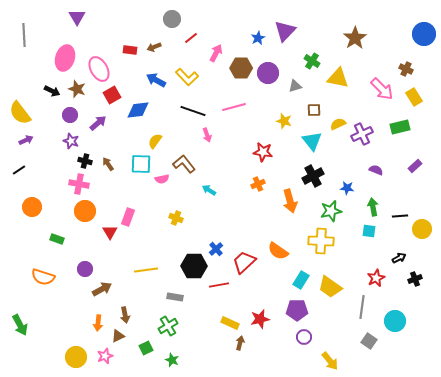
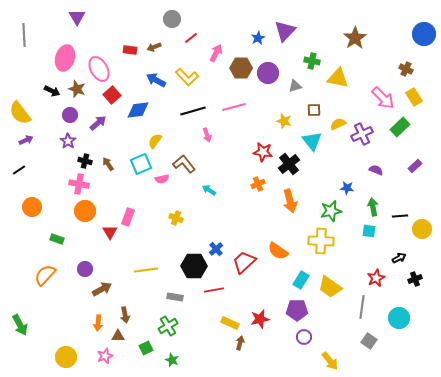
green cross at (312, 61): rotated 21 degrees counterclockwise
pink arrow at (382, 89): moved 1 px right, 9 px down
red square at (112, 95): rotated 12 degrees counterclockwise
black line at (193, 111): rotated 35 degrees counterclockwise
green rectangle at (400, 127): rotated 30 degrees counterclockwise
purple star at (71, 141): moved 3 px left; rotated 14 degrees clockwise
cyan square at (141, 164): rotated 25 degrees counterclockwise
black cross at (313, 176): moved 24 px left, 12 px up; rotated 10 degrees counterclockwise
orange semicircle at (43, 277): moved 2 px right, 2 px up; rotated 115 degrees clockwise
red line at (219, 285): moved 5 px left, 5 px down
cyan circle at (395, 321): moved 4 px right, 3 px up
brown triangle at (118, 336): rotated 24 degrees clockwise
yellow circle at (76, 357): moved 10 px left
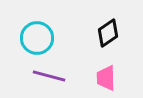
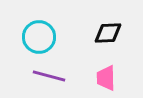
black diamond: rotated 32 degrees clockwise
cyan circle: moved 2 px right, 1 px up
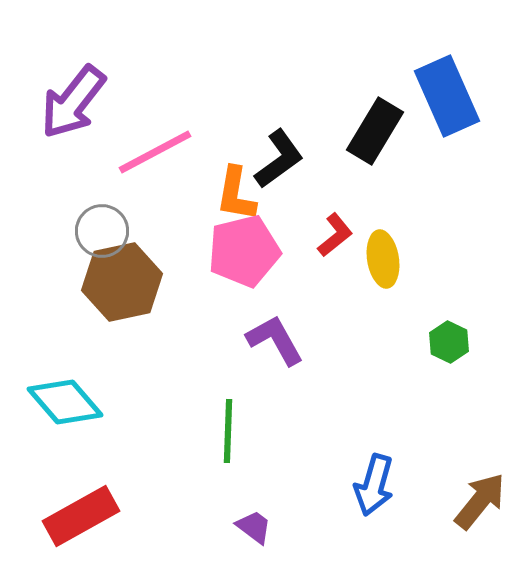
-=-=-=-=-
Your copy should hold only the lines from the line with "purple star at" through the end of the data above, both ends included, transcribed exactly and without pictures.

■ **Answer section**:
purple star at (71, 141): moved 3 px left; rotated 14 degrees clockwise
cyan square at (141, 164): rotated 25 degrees counterclockwise
black cross at (313, 176): moved 24 px left, 12 px up; rotated 10 degrees counterclockwise
orange semicircle at (43, 277): moved 2 px right, 2 px up; rotated 115 degrees clockwise
red line at (219, 285): moved 5 px left, 5 px down
cyan circle at (395, 321): moved 4 px right, 3 px up
brown triangle at (118, 336): rotated 24 degrees clockwise
yellow circle at (76, 357): moved 10 px left
black diamond: rotated 32 degrees clockwise
cyan circle: moved 2 px right, 1 px up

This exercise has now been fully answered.